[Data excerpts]
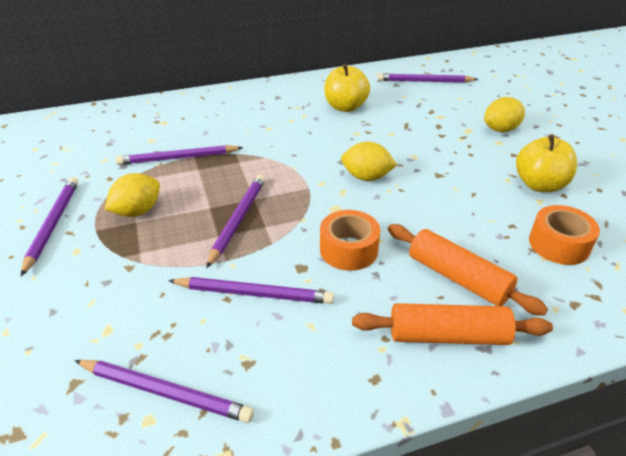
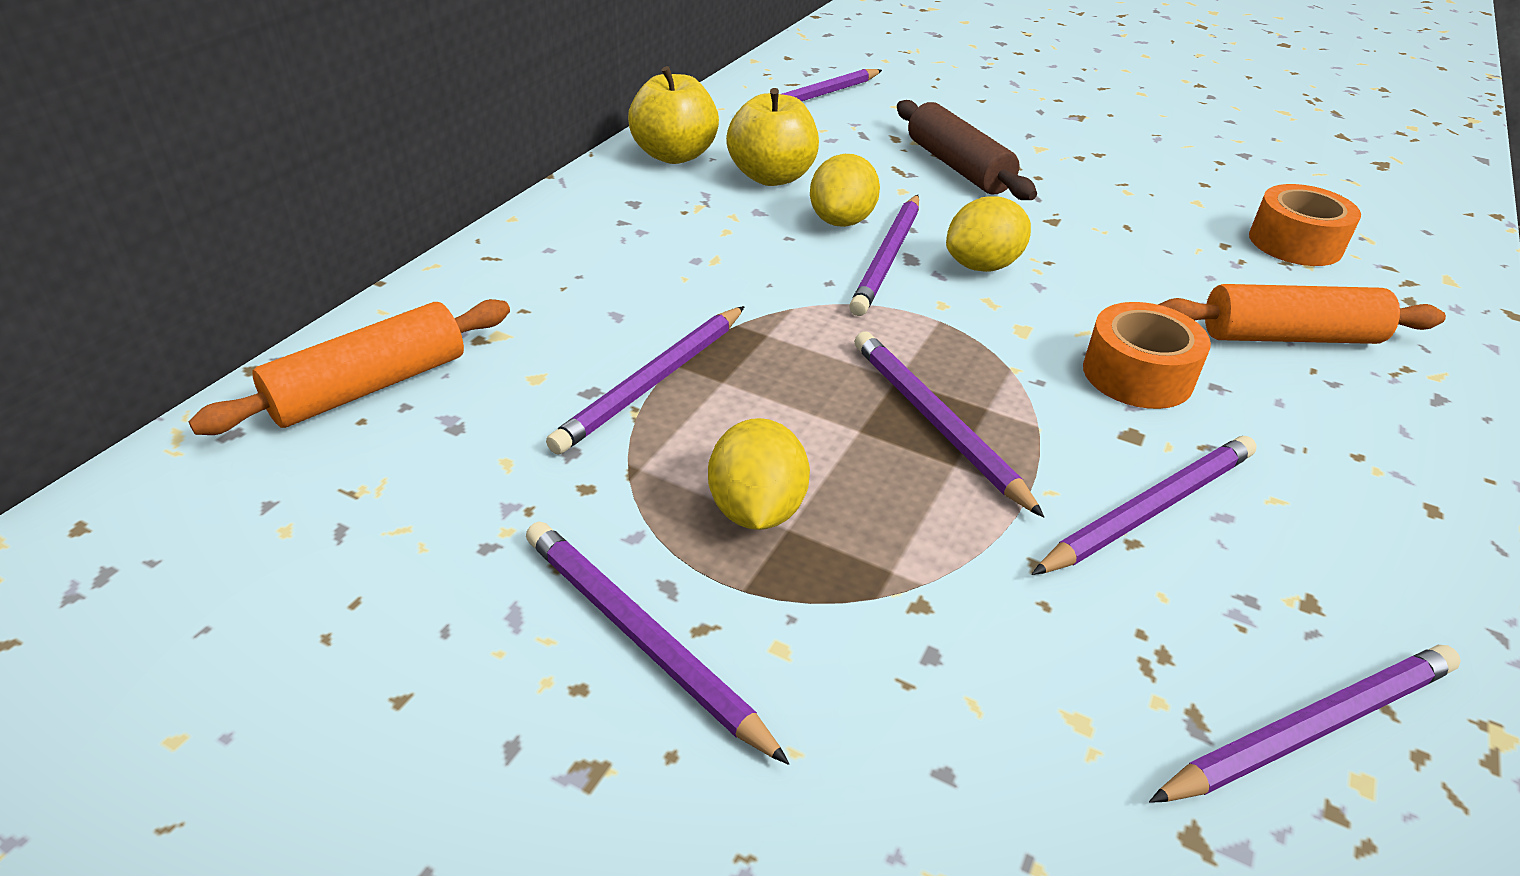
camera: 45 degrees left, 0 degrees up
orange rolling pin [352,303,553,345] -> orange rolling pin moved to [189,299,510,435]
yellow lemon [484,97,525,132] -> yellow lemon moved to [810,154,880,227]
yellow apple [516,135,577,192] -> yellow apple moved to [628,66,719,164]
none -> purple pencil [849,195,919,316]
none -> brown rolling pin [897,100,1037,200]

» **Brief**
Return the data exactly. Pictures stay out.

» **The answer**
camera: 45 degrees left, 0 degrees up
orange rolling pin [352,303,553,345] -> orange rolling pin moved to [189,299,510,435]
yellow lemon [484,97,525,132] -> yellow lemon moved to [810,154,880,227]
yellow apple [516,135,577,192] -> yellow apple moved to [628,66,719,164]
none -> purple pencil [849,195,919,316]
none -> brown rolling pin [897,100,1037,200]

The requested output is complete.